BEGIN Entries shown

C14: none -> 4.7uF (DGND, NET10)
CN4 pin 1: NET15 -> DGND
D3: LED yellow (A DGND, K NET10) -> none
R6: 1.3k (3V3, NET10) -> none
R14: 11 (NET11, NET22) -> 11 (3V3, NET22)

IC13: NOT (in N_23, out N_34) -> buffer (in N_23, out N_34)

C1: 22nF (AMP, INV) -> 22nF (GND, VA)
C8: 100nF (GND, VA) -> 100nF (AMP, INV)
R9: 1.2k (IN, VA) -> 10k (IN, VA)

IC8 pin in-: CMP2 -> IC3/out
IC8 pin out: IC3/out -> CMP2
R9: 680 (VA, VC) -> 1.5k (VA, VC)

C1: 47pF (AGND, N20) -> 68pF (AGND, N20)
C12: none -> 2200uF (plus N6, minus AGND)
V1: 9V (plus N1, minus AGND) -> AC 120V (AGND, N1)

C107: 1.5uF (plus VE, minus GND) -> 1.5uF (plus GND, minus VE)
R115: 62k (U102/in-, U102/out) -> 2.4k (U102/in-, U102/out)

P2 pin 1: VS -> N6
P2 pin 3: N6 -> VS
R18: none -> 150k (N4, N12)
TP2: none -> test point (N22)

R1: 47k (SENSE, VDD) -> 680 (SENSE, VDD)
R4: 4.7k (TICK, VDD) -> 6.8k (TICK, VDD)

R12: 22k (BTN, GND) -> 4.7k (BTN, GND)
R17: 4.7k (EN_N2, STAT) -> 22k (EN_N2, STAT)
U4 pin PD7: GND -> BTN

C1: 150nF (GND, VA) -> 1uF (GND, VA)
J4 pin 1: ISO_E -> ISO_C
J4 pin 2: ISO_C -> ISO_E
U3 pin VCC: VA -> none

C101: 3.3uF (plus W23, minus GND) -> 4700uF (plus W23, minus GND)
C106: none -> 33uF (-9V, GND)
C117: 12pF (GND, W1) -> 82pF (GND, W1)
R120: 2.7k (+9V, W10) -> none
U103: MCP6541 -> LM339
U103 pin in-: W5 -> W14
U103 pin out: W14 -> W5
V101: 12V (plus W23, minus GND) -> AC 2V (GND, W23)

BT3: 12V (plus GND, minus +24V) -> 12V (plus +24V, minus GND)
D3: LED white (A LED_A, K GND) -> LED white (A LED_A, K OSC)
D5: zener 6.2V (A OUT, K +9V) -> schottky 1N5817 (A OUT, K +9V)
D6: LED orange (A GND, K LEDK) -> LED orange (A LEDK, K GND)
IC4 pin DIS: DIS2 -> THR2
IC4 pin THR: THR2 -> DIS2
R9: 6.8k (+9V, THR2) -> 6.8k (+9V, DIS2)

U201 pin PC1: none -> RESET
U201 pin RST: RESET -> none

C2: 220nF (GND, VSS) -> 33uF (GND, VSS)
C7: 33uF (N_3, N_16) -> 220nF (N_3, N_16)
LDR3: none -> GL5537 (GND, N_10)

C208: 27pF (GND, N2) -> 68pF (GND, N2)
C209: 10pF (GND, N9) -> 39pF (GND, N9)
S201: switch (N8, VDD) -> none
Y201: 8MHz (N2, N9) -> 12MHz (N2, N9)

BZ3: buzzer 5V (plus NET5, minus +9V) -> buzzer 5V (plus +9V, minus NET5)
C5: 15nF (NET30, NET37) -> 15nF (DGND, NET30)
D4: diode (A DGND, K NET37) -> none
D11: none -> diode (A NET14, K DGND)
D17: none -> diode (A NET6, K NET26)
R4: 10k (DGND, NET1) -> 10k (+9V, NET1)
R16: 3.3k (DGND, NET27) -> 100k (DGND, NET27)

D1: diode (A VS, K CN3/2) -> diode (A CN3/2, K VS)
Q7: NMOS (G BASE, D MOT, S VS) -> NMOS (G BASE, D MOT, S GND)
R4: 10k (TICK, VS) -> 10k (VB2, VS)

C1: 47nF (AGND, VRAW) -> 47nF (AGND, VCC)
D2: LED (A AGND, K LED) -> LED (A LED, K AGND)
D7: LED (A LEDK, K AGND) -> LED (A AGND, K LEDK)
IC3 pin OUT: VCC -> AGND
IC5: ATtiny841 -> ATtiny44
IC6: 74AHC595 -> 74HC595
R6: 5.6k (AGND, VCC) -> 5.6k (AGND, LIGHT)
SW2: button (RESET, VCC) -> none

END Entries shown

Activity:
The data above needs to be given again exactly, with no line left out.

Answer box:
C14: none -> 4.7uF (DGND, NET10)
CN4 pin 1: NET15 -> DGND
D3: LED yellow (A DGND, K NET10) -> none
R6: 1.3k (3V3, NET10) -> none
R14: 11 (NET11, NET22) -> 11 (3V3, NET22)

IC13: NOT (in N_23, out N_34) -> buffer (in N_23, out N_34)

C1: 22nF (AMP, INV) -> 22nF (GND, VA)
C8: 100nF (GND, VA) -> 100nF (AMP, INV)
R9: 1.2k (IN, VA) -> 10k (IN, VA)

IC8 pin in-: CMP2 -> IC3/out
IC8 pin out: IC3/out -> CMP2
R9: 680 (VA, VC) -> 1.5k (VA, VC)

C1: 47pF (AGND, N20) -> 68pF (AGND, N20)
C12: none -> 2200uF (plus N6, minus AGND)
V1: 9V (plus N1, minus AGND) -> AC 120V (AGND, N1)

C107: 1.5uF (plus VE, minus GND) -> 1.5uF (plus GND, minus VE)
R115: 62k (U102/in-, U102/out) -> 2.4k (U102/in-, U102/out)

P2 pin 1: VS -> N6
P2 pin 3: N6 -> VS
R18: none -> 150k (N4, N12)
TP2: none -> test point (N22)

R1: 47k (SENSE, VDD) -> 680 (SENSE, VDD)
R4: 4.7k (TICK, VDD) -> 6.8k (TICK, VDD)

R12: 22k (BTN, GND) -> 4.7k (BTN, GND)
R17: 4.7k (EN_N2, STAT) -> 22k (EN_N2, STAT)
U4 pin PD7: GND -> BTN

C1: 150nF (GND, VA) -> 1uF (GND, VA)
J4 pin 1: ISO_E -> ISO_C
J4 pin 2: ISO_C -> ISO_E
U3 pin VCC: VA -> none

C101: 3.3uF (plus W23, minus GND) -> 4700uF (plus W23, minus GND)
C106: none -> 33uF (-9V, GND)
C117: 12pF (GND, W1) -> 82pF (GND, W1)
R120: 2.7k (+9V, W10) -> none
U103: MCP6541 -> LM339
U103 pin in-: W5 -> W14
U103 pin out: W14 -> W5
V101: 12V (plus W23, minus GND) -> AC 2V (GND, W23)

BT3: 12V (plus GND, minus +24V) -> 12V (plus +24V, minus GND)
D3: LED white (A LED_A, K GND) -> LED white (A LED_A, K OSC)
D5: zener 6.2V (A OUT, K +9V) -> schottky 1N5817 (A OUT, K +9V)
D6: LED orange (A GND, K LEDK) -> LED orange (A LEDK, K GND)
IC4 pin DIS: DIS2 -> THR2
IC4 pin THR: THR2 -> DIS2
R9: 6.8k (+9V, THR2) -> 6.8k (+9V, DIS2)

U201 pin PC1: none -> RESET
U201 pin RST: RESET -> none

C2: 220nF (GND, VSS) -> 33uF (GND, VSS)
C7: 33uF (N_3, N_16) -> 220nF (N_3, N_16)
LDR3: none -> GL5537 (GND, N_10)

C208: 27pF (GND, N2) -> 68pF (GND, N2)
C209: 10pF (GND, N9) -> 39pF (GND, N9)
S201: switch (N8, VDD) -> none
Y201: 8MHz (N2, N9) -> 12MHz (N2, N9)

BZ3: buzzer 5V (plus NET5, minus +9V) -> buzzer 5V (plus +9V, minus NET5)
C5: 15nF (NET30, NET37) -> 15nF (DGND, NET30)
D4: diode (A DGND, K NET37) -> none
D11: none -> diode (A NET14, K DGND)
D17: none -> diode (A NET6, K NET26)
R4: 10k (DGND, NET1) -> 10k (+9V, NET1)
R16: 3.3k (DGND, NET27) -> 100k (DGND, NET27)

D1: diode (A VS, K CN3/2) -> diode (A CN3/2, K VS)
Q7: NMOS (G BASE, D MOT, S VS) -> NMOS (G BASE, D MOT, S GND)
R4: 10k (TICK, VS) -> 10k (VB2, VS)

C1: 47nF (AGND, VRAW) -> 47nF (AGND, VCC)
D2: LED (A AGND, K LED) -> LED (A LED, K AGND)
D7: LED (A LEDK, K AGND) -> LED (A AGND, K LEDK)
IC3 pin OUT: VCC -> AGND
IC5: ATtiny841 -> ATtiny44
IC6: 74AHC595 -> 74HC595
R6: 5.6k (AGND, VCC) -> 5.6k (AGND, LIGHT)
SW2: button (RESET, VCC) -> none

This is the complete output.